WHAT IS EXPECTED:
Every entry below should be returned exactly as it appears, with pictures left out.

[Stored data]
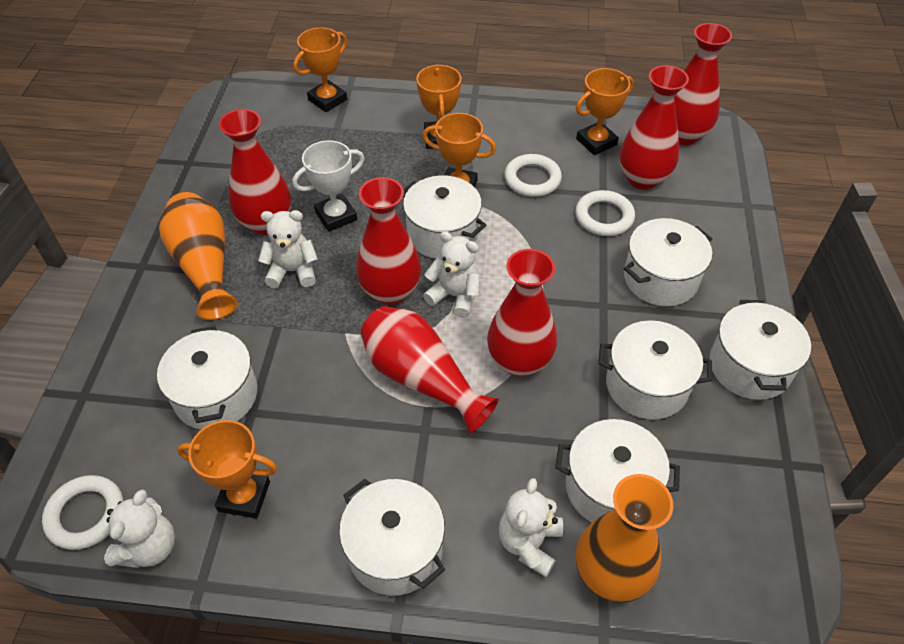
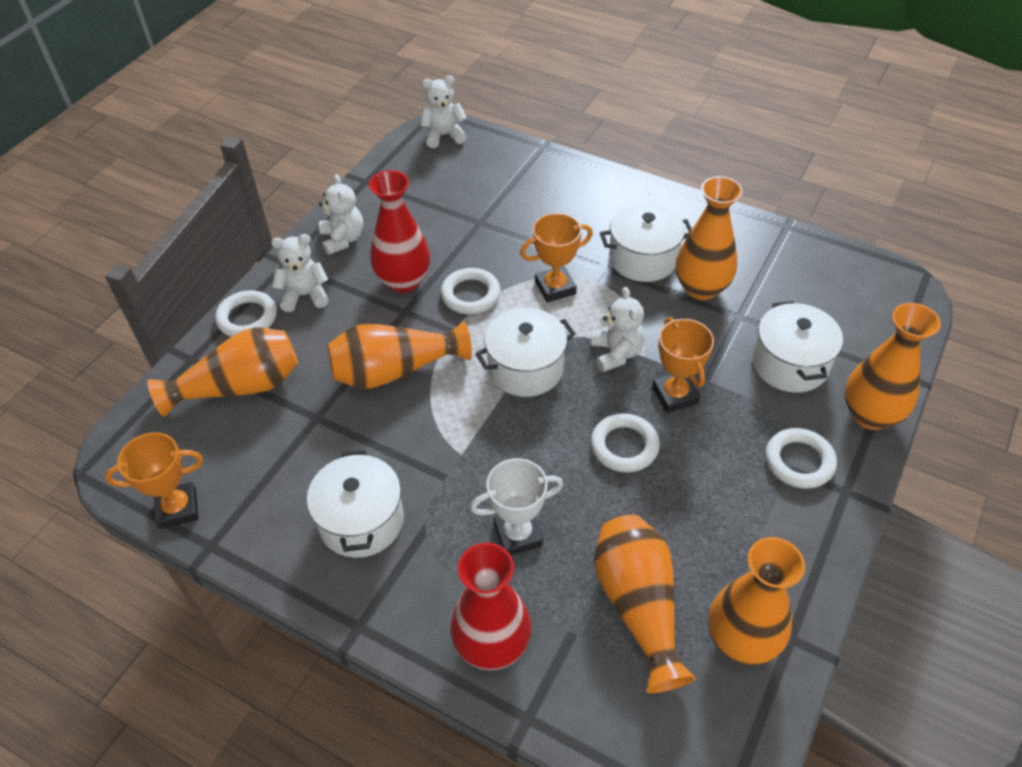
orange trophy: [177,420,277,519] [293,27,347,112] [416,65,461,149] [422,113,496,187] [576,68,634,155] = 5 -> [105,432,203,529] [520,213,593,303] [652,317,714,413] = 3
orange vase: [159,192,238,320] [576,474,673,603] = 2 -> [148,327,298,417] [328,322,472,389] [594,515,696,693] [676,176,743,300] [708,537,805,665] [844,303,941,430] = 6
red vase: [219,109,291,235] [356,177,421,305] [361,306,499,433] [487,249,557,377] [620,65,689,190] [674,23,732,145] = 6 -> [369,170,430,293] [450,542,531,670] = 2
white pot: [157,326,257,429] [339,479,445,596] [403,176,486,259] [555,419,680,522] [598,320,712,420] [624,218,712,306] [710,300,811,400] = 7 -> [307,450,404,558] [475,308,576,397] [600,202,692,282] [752,301,843,393] = 4
white ring: [42,475,123,550] [504,154,562,197] [575,190,635,236] = 3 -> [215,290,277,337] [441,268,501,314] [591,413,660,473] [766,428,837,489] = 4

WRITTEN RESPONSE:
orange trophy: [177,420,277,519] [293,27,347,112] [416,65,461,149] [422,113,496,187] [576,68,634,155] = 5 -> [105,432,203,529] [520,213,593,303] [652,317,714,413] = 3
orange vase: [159,192,238,320] [576,474,673,603] = 2 -> [148,327,298,417] [328,322,472,389] [594,515,696,693] [676,176,743,300] [708,537,805,665] [844,303,941,430] = 6
red vase: [219,109,291,235] [356,177,421,305] [361,306,499,433] [487,249,557,377] [620,65,689,190] [674,23,732,145] = 6 -> [369,170,430,293] [450,542,531,670] = 2
white pot: [157,326,257,429] [339,479,445,596] [403,176,486,259] [555,419,680,522] [598,320,712,420] [624,218,712,306] [710,300,811,400] = 7 -> [307,450,404,558] [475,308,576,397] [600,202,692,282] [752,301,843,393] = 4
white ring: [42,475,123,550] [504,154,562,197] [575,190,635,236] = 3 -> [215,290,277,337] [441,268,501,314] [591,413,660,473] [766,428,837,489] = 4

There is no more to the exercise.